# Entries shown

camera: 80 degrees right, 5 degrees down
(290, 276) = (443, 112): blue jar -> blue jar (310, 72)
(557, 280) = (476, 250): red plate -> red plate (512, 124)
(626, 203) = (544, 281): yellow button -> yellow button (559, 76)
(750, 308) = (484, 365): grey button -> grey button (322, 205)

--

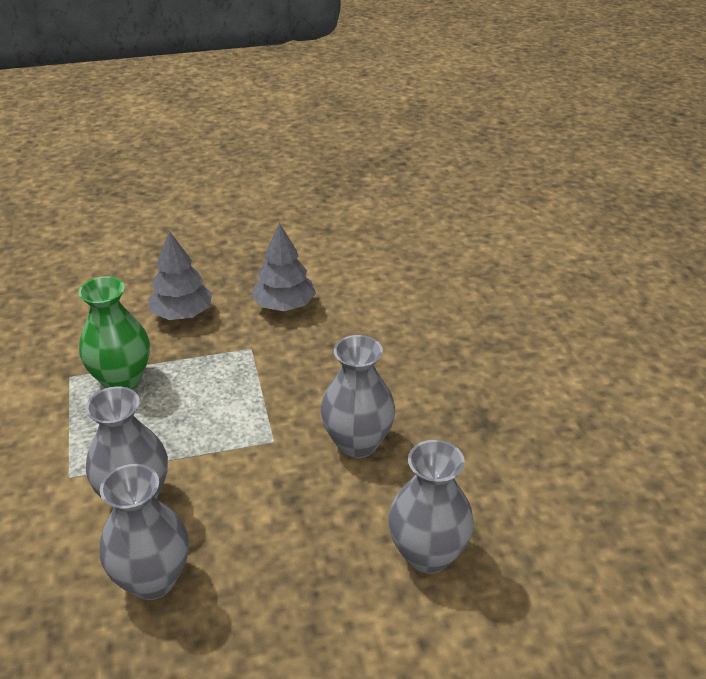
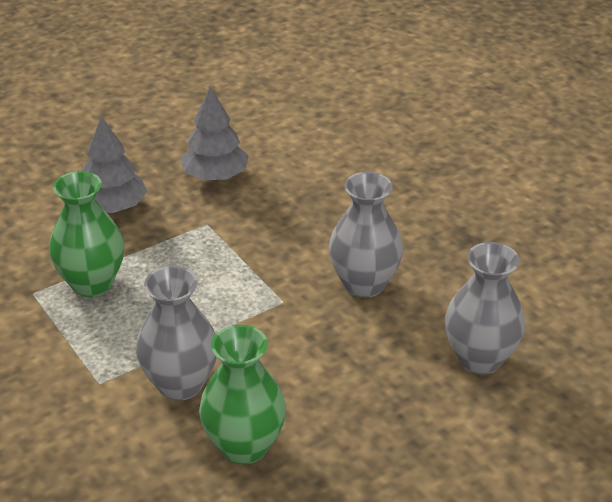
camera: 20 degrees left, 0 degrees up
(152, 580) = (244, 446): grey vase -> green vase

# Aim of the task
Set down only the lines above that fall between the line holding "camera: 80 degrees right, 5 degrees down" and the line holding "(750, 308) = (484, 365): grey", inclusive, keeping each exact.

# Answer to the problem
camera: 80 degrees right, 5 degrees down
(290, 276) = (443, 112): blue jar -> blue jar (310, 72)
(557, 280) = (476, 250): red plate -> red plate (512, 124)
(626, 203) = (544, 281): yellow button -> yellow button (559, 76)
(750, 308) = (484, 365): grey button -> grey button (322, 205)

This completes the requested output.